Work to complete: Give the entries below again, word for word, and leave out the images.

Exercise data:
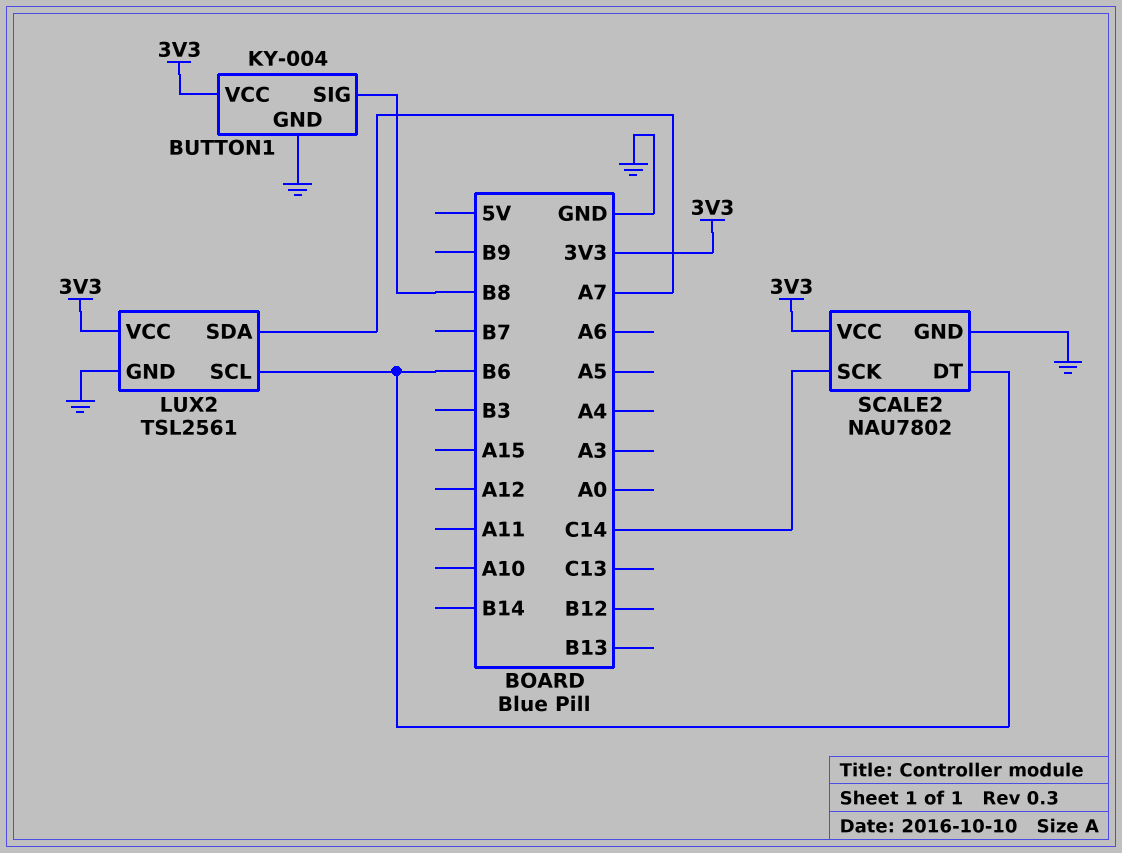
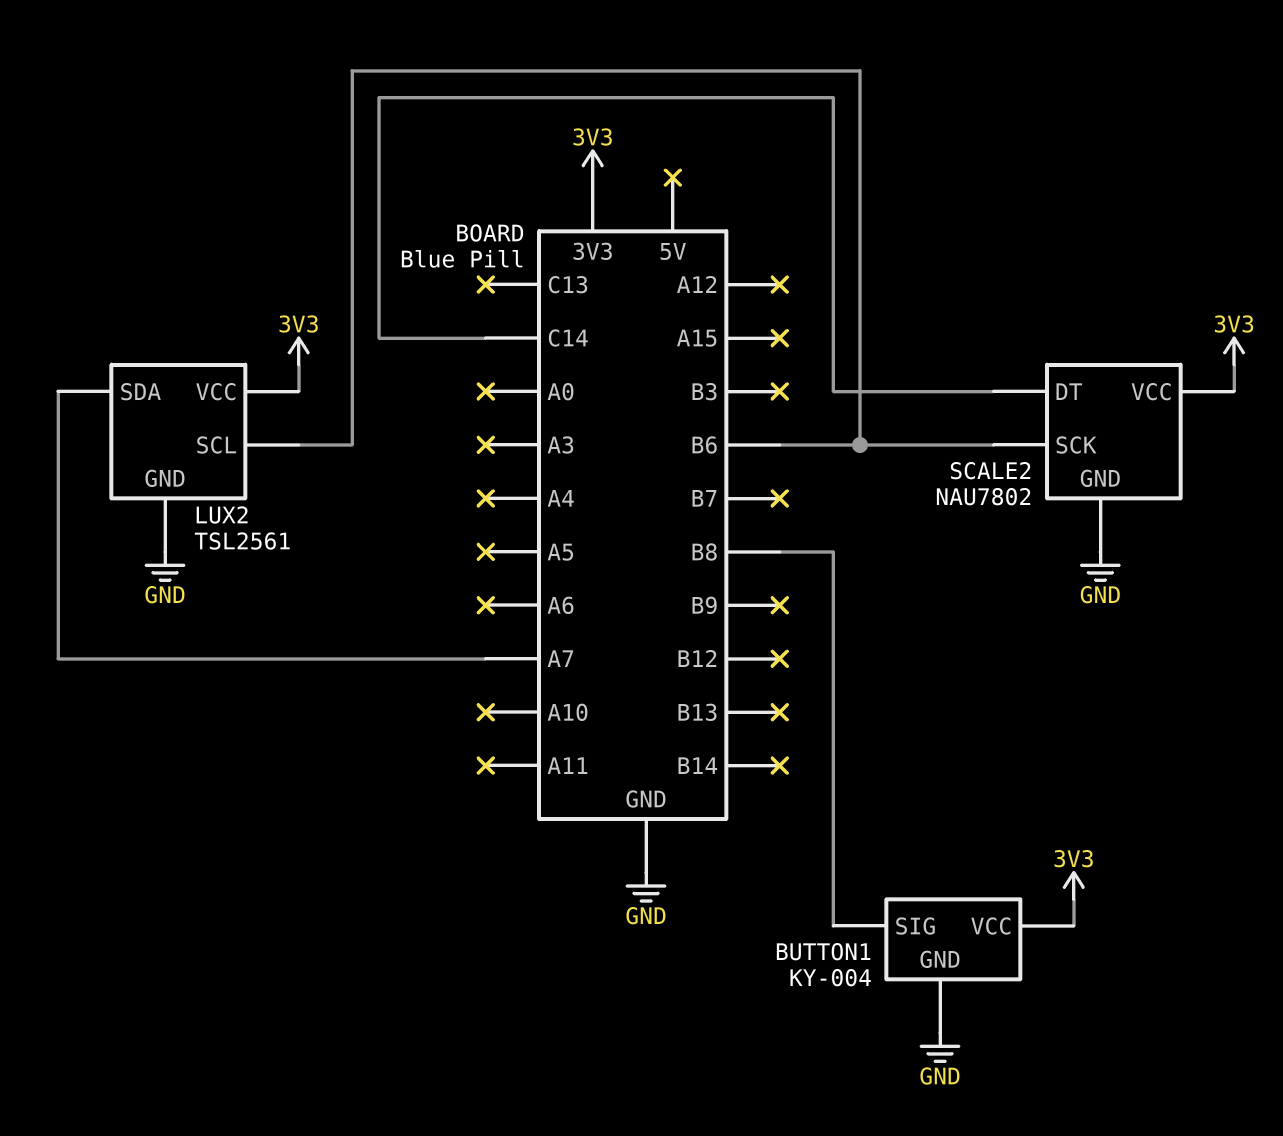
SCALE2 pin DT: B6 -> C14
SCALE2 pin SCK: C14 -> B6

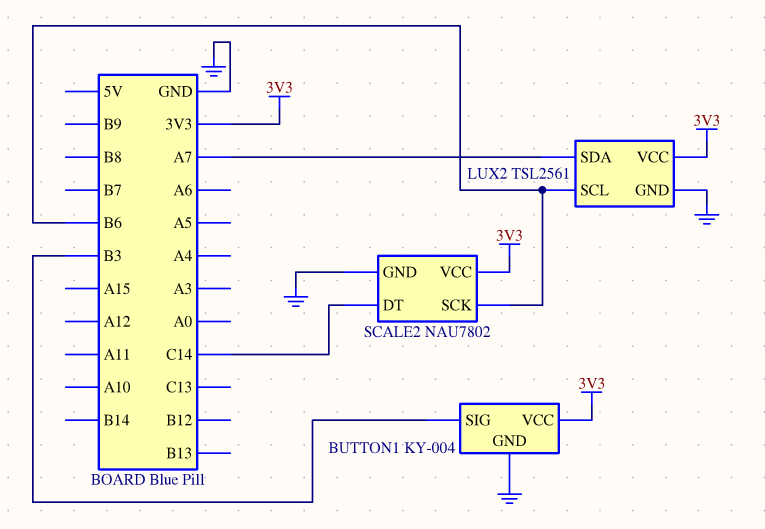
BUTTON1 pin SIG: B8 -> B3

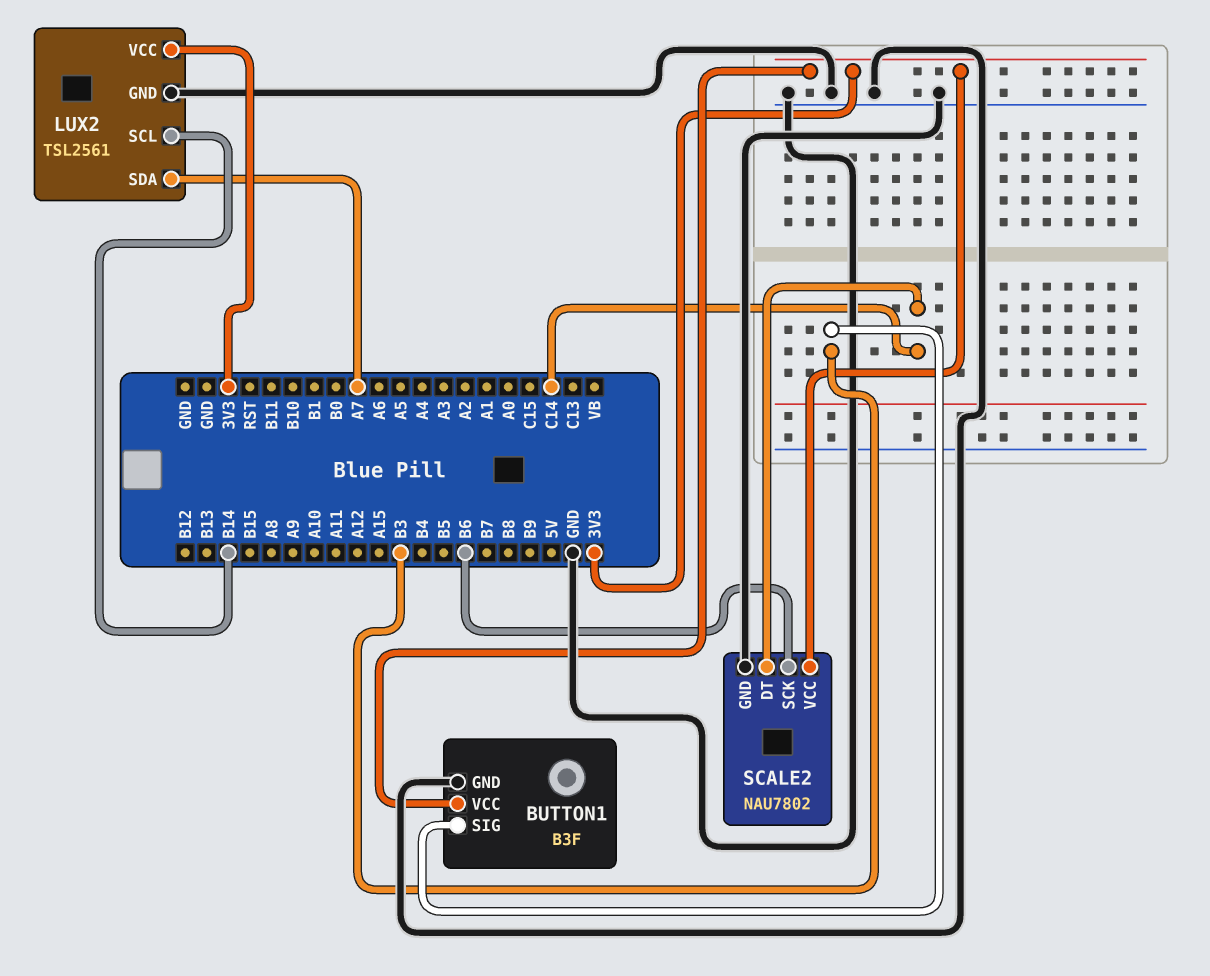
BUTTON1: KY-004 -> B3F
LUX2 pin SCL: B6 -> B14

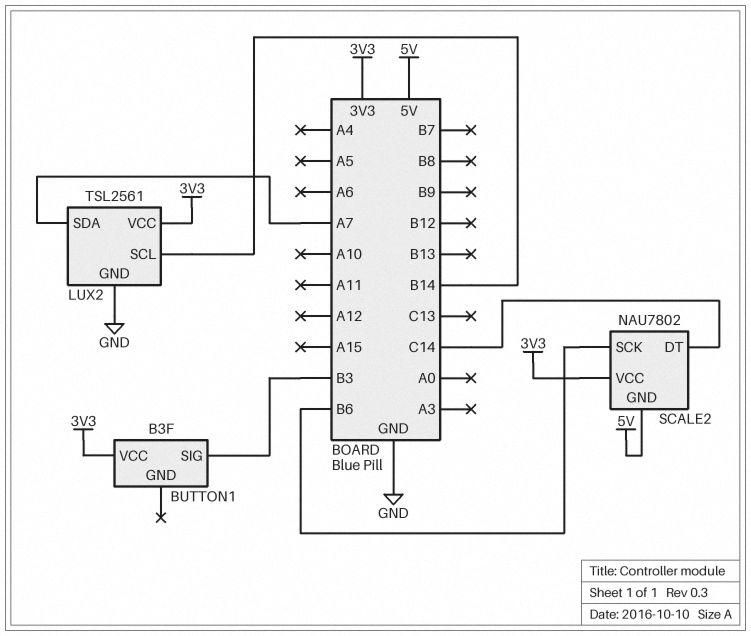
BUTTON1 pin GND: GND -> none
SCALE2 pin GND: GND -> 5V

Written reply:
SCALE2 pin DT: B6 -> C14
SCALE2 pin SCK: C14 -> B6

BUTTON1 pin SIG: B8 -> B3

BUTTON1: KY-004 -> B3F
LUX2 pin SCL: B6 -> B14

BUTTON1 pin GND: GND -> none
SCALE2 pin GND: GND -> 5V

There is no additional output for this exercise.